**AIM OF THE TASK:**
Restate the data word for word and leave the images out.

**RECORDS TO USE:**

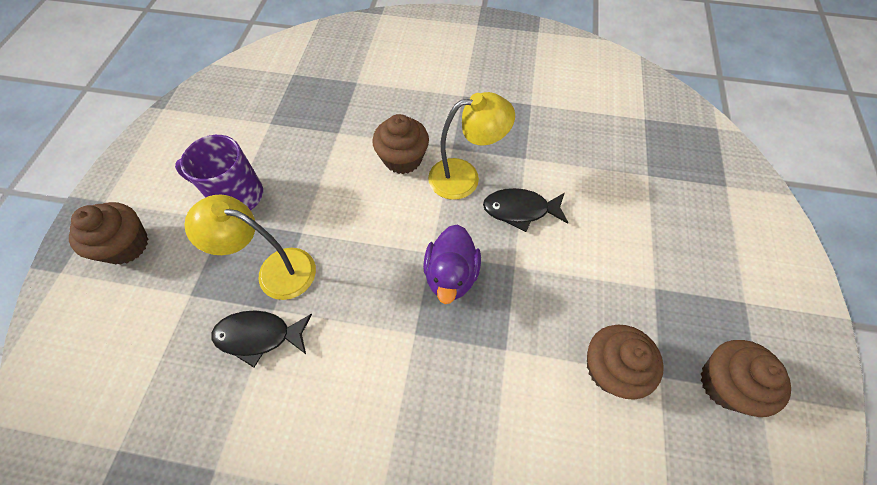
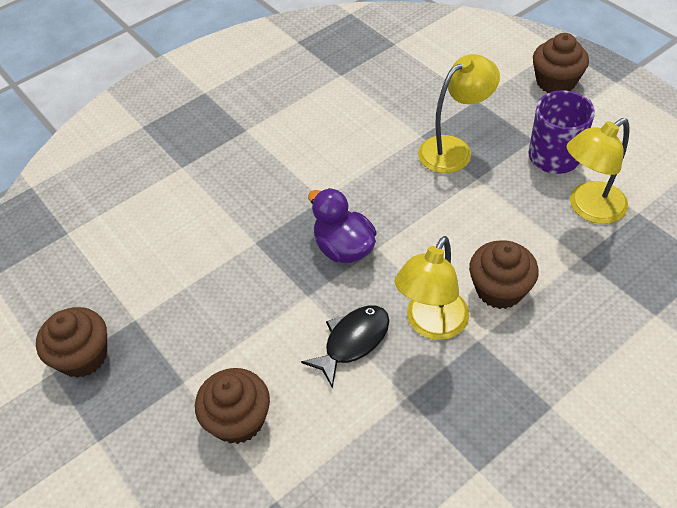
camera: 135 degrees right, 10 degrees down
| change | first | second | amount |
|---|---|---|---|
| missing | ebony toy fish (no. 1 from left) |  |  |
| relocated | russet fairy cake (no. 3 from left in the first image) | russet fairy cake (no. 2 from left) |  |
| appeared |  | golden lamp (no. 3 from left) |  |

**EXPECTED OUTPUT:**
camera: 135 degrees right, 10 degrees down
| change | first | second | amount |
|---|---|---|---|
| missing | ebony toy fish (no. 1 from left) |  |  |
| relocated | russet fairy cake (no. 3 from left in the first image) | russet fairy cake (no. 2 from left) |  |
| appeared |  | golden lamp (no. 3 from left) |  |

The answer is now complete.